Nothing but the lines below between the line holding "[508, 74, 539, 117] (first image)" and the line holding "[204, 49, 243, 105]", inclusive, should appear in the answer, each set down exactly.

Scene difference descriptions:

== == ==

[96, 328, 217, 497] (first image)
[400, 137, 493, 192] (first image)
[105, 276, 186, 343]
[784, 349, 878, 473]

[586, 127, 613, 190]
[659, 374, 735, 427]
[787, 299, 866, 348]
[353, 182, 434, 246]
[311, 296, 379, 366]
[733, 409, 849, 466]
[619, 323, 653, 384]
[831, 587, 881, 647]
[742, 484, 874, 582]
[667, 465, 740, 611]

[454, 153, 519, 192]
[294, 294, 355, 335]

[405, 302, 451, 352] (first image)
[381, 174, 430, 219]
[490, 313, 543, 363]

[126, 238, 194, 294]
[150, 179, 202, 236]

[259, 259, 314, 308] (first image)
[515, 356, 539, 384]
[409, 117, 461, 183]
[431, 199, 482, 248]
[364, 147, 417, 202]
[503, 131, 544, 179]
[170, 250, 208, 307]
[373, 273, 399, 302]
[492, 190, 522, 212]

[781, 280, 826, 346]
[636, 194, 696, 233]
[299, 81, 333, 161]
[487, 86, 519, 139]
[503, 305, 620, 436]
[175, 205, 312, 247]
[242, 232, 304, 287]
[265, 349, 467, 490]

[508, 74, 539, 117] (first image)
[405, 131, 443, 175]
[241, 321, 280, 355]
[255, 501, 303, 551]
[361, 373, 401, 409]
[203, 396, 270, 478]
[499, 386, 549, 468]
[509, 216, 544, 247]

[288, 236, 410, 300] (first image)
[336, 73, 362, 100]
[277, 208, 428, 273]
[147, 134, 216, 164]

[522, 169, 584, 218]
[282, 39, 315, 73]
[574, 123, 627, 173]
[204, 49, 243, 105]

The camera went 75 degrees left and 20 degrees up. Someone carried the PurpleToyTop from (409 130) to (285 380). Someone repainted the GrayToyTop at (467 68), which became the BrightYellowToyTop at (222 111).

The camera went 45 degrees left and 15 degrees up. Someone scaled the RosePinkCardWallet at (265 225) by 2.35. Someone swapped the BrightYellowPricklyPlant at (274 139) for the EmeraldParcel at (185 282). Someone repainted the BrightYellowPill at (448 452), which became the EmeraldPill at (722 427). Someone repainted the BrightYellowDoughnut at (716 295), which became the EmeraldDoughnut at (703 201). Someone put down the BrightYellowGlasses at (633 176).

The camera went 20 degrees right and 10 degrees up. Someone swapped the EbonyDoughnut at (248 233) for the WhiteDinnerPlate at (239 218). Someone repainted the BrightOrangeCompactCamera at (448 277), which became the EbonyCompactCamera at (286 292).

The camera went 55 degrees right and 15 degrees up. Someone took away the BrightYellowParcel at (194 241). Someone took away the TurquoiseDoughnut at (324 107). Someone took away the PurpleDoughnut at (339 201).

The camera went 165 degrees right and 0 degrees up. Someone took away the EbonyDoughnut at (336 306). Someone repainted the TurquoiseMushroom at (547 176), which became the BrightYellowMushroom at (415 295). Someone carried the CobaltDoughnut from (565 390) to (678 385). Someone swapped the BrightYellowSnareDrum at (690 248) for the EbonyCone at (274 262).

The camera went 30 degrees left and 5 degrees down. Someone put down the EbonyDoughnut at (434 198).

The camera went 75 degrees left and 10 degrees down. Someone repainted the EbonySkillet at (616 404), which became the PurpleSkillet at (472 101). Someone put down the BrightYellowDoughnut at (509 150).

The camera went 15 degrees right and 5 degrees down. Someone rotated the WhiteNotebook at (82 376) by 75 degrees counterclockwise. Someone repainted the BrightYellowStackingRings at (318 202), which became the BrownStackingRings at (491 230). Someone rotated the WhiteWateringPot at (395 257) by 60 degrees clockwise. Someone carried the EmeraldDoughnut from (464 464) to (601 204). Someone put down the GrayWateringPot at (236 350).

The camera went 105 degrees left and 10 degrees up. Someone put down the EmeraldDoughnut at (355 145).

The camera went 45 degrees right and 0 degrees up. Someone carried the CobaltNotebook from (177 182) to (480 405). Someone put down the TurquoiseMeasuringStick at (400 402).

== == ==

**Result for this task**
[508, 74, 539, 117] (first image)
[405, 131, 443, 175]
[241, 321, 280, 355]
[255, 501, 303, 551]
[361, 373, 401, 409]
[203, 396, 270, 478]
[499, 386, 549, 468]
[509, 216, 544, 247]

[288, 236, 410, 300] (first image)
[336, 73, 362, 100]
[277, 208, 428, 273]
[147, 134, 216, 164]

[522, 169, 584, 218]
[282, 39, 315, 73]
[574, 123, 627, 173]
[204, 49, 243, 105]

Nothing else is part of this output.